● Work request
Your answer should be each line of the entries that contains the word "none", copied in full.

===== Input

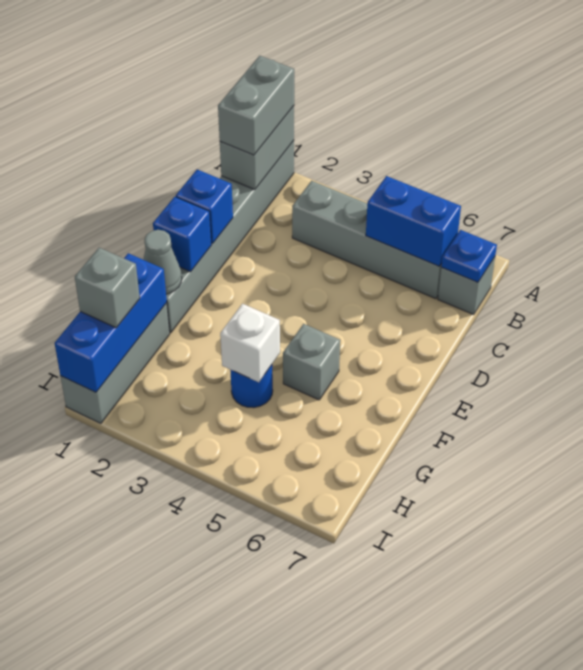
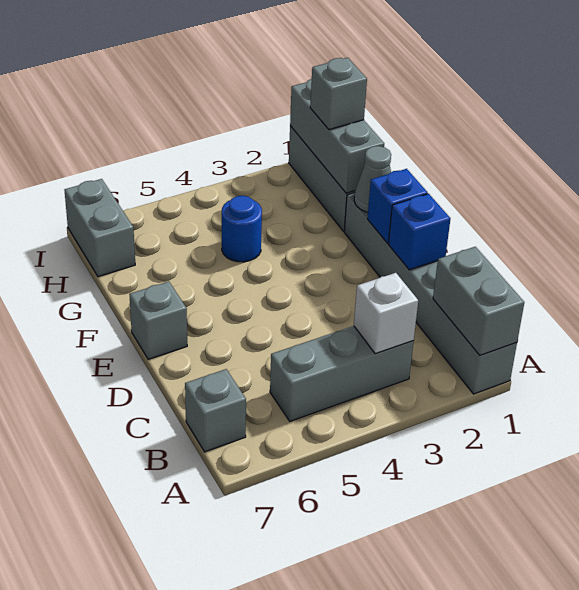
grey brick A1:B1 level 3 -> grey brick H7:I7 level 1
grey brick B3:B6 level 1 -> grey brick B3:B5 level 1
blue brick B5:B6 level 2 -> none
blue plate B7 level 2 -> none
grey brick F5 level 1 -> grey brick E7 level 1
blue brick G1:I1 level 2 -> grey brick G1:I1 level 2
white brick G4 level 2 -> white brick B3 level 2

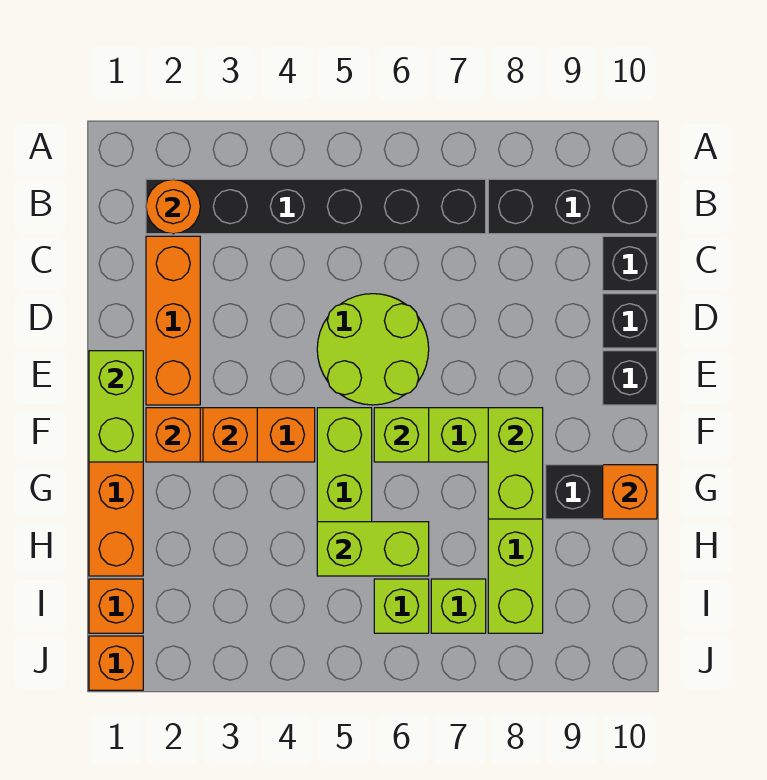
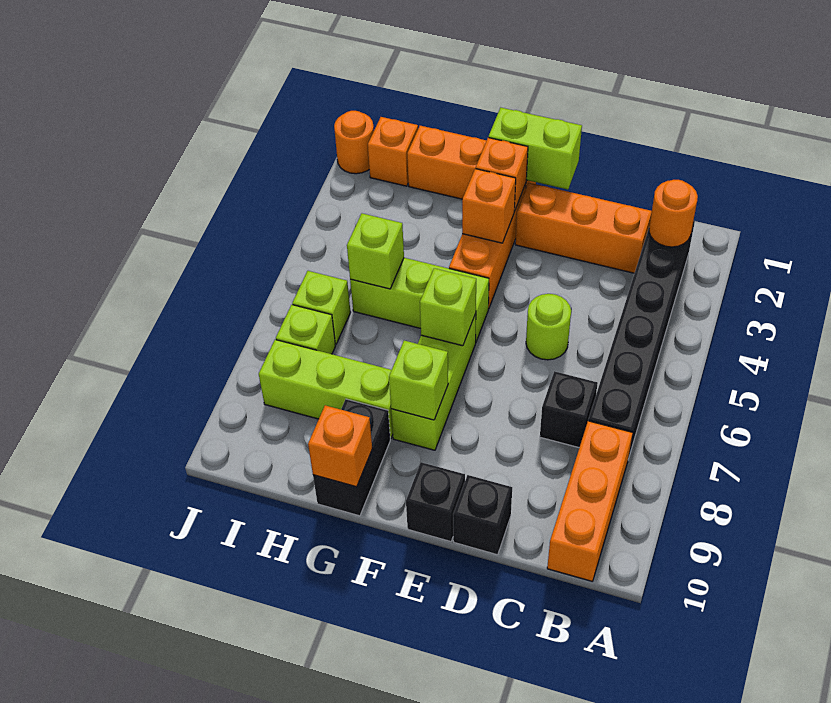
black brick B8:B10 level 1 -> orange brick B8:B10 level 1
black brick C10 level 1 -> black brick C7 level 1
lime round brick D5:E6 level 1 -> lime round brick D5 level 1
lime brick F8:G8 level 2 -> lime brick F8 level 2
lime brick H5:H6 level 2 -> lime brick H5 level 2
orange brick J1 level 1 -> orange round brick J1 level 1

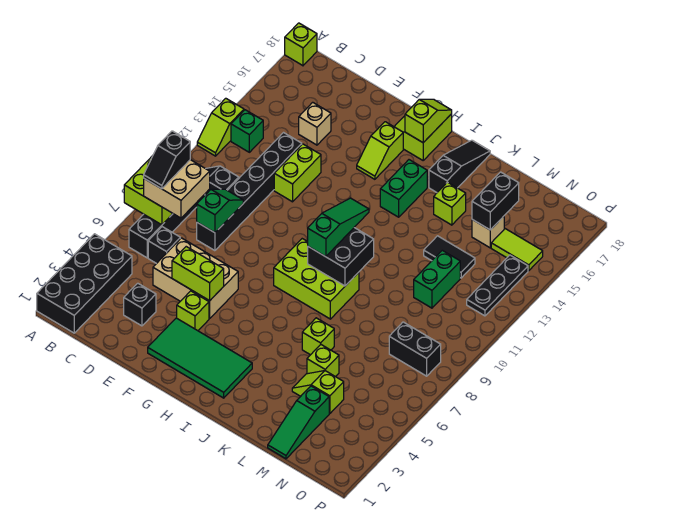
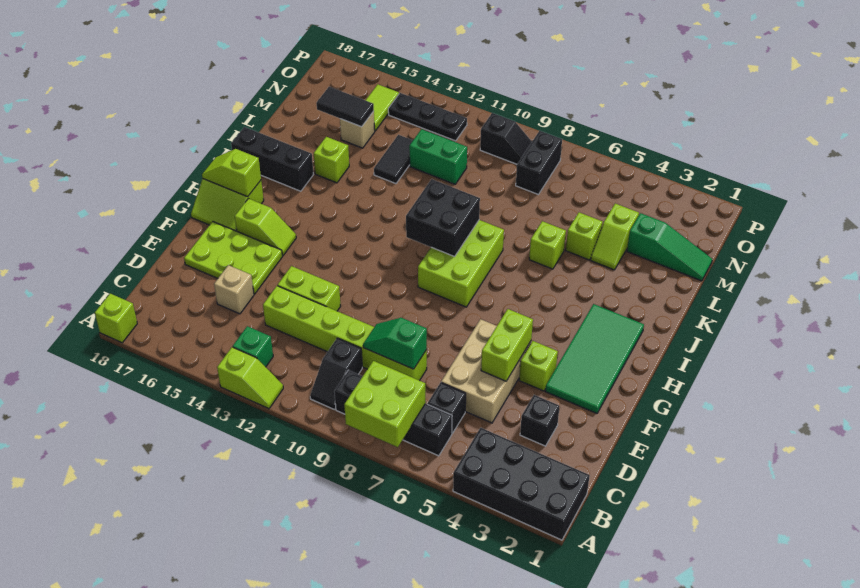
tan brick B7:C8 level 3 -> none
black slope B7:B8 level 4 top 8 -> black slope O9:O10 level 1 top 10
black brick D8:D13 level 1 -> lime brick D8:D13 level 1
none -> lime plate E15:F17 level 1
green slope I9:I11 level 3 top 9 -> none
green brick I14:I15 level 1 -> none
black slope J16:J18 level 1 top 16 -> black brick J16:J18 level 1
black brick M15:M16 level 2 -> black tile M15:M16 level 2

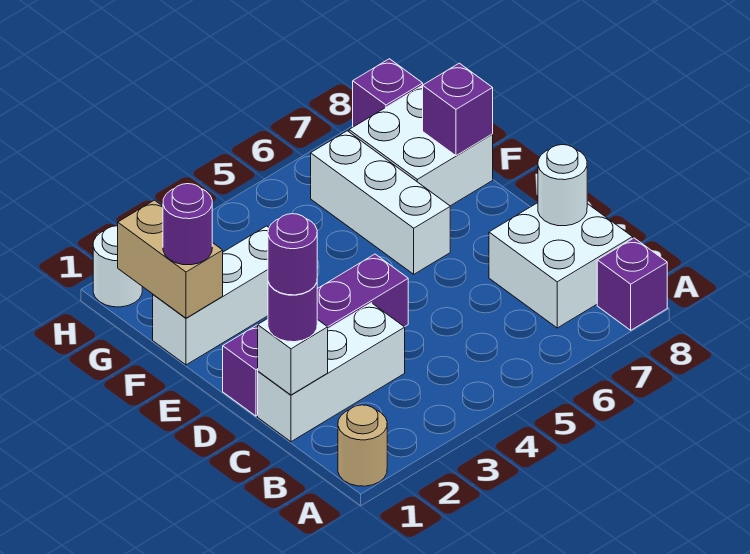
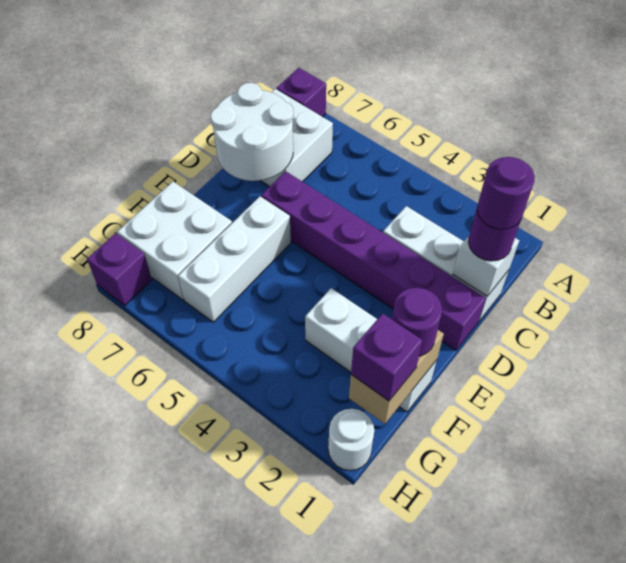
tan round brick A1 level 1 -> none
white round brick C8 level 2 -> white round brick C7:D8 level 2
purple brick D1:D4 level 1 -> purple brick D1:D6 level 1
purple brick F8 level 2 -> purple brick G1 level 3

==========
===== Input

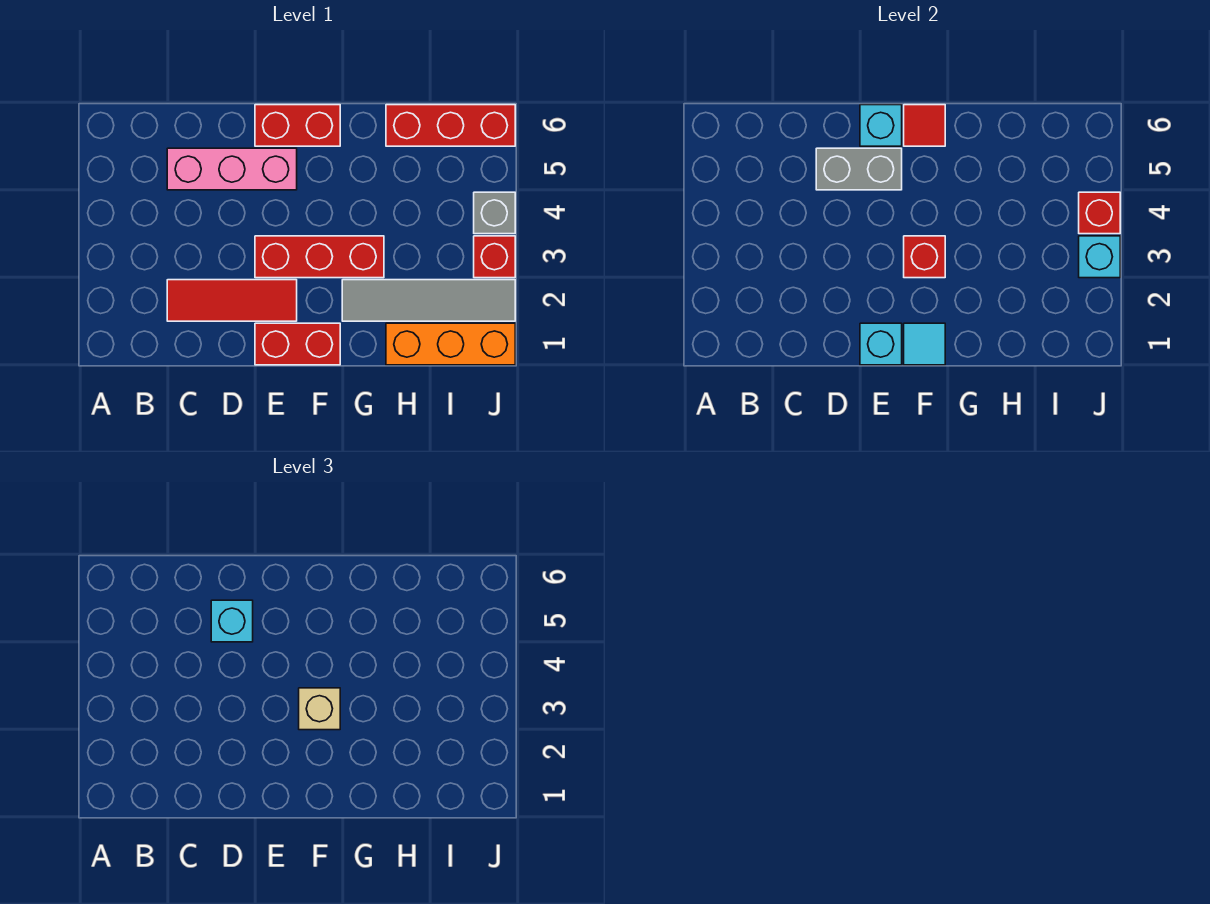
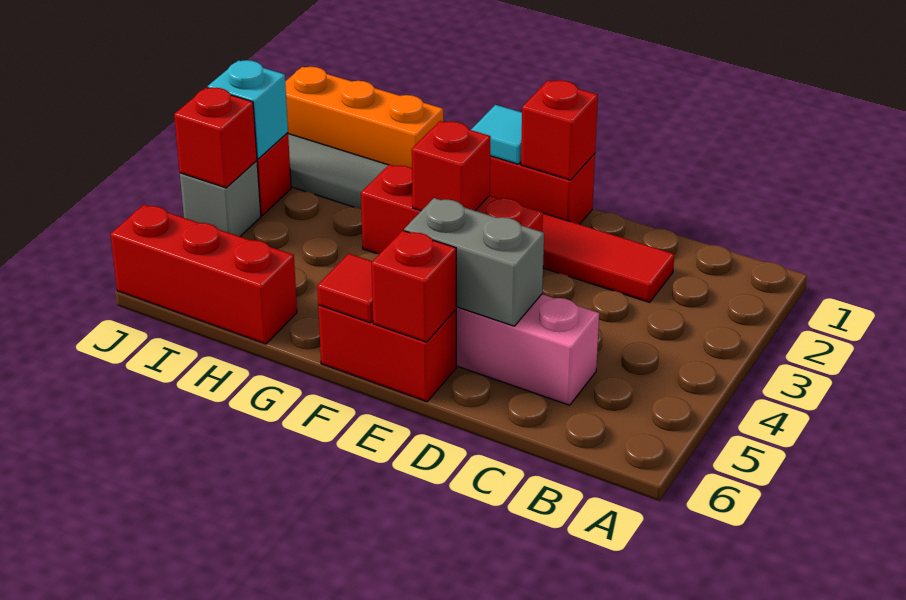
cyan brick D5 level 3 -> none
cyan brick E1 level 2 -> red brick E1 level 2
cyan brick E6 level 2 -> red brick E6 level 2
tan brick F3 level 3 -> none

==========
===== Input

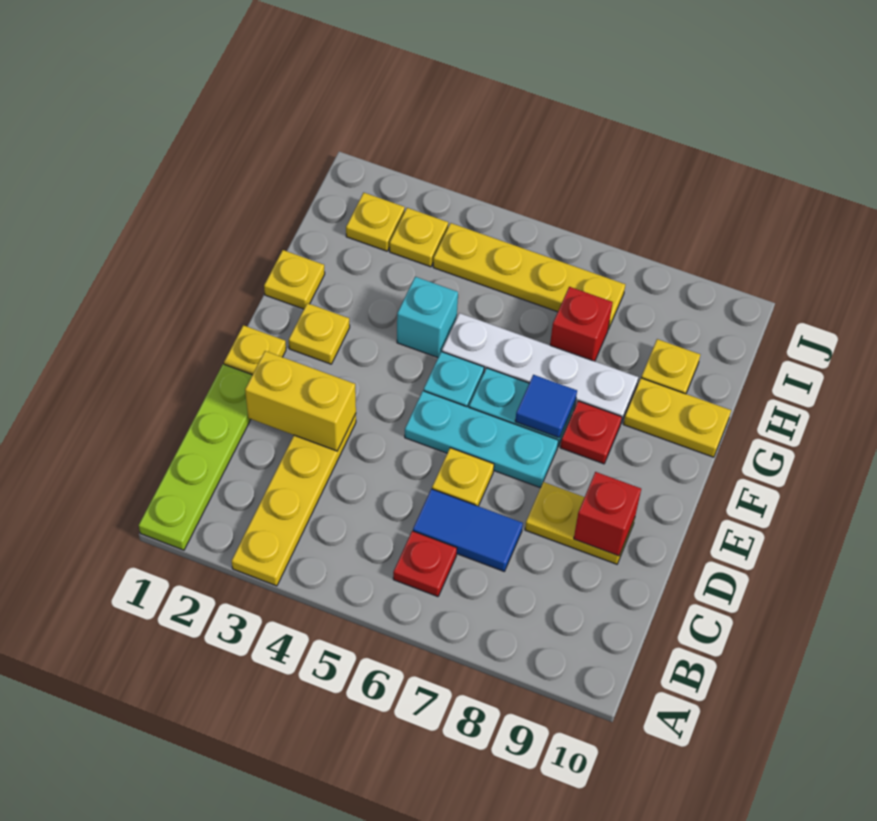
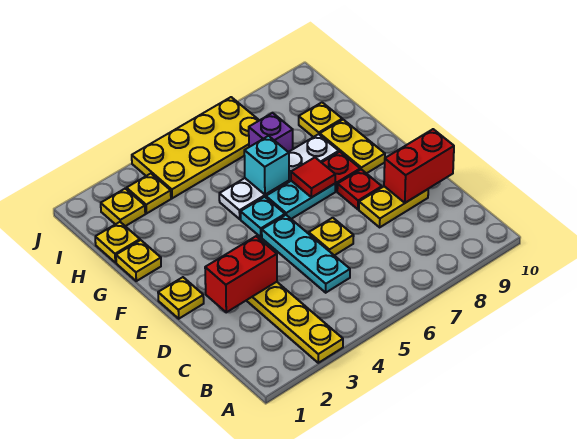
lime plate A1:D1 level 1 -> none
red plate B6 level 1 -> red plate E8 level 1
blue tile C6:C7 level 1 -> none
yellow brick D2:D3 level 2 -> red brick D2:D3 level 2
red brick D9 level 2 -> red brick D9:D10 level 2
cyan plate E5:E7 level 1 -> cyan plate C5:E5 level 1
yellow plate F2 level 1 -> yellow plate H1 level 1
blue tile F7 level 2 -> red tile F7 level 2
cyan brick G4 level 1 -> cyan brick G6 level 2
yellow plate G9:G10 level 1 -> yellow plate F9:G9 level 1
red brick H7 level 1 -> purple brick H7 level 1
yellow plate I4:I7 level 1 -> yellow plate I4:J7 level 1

==========

● Your solution
blue brick B5:B6 level 2 -> none
blue plate B7 level 2 -> none
tan brick B7:C8 level 3 -> none
none -> lime plate E15:F17 level 1
green slope I9:I11 level 3 top 9 -> none
green brick I14:I15 level 1 -> none
tan round brick A1 level 1 -> none
cyan brick D5 level 3 -> none
tan brick F3 level 3 -> none
lime plate A1:D1 level 1 -> none
blue tile C6:C7 level 1 -> none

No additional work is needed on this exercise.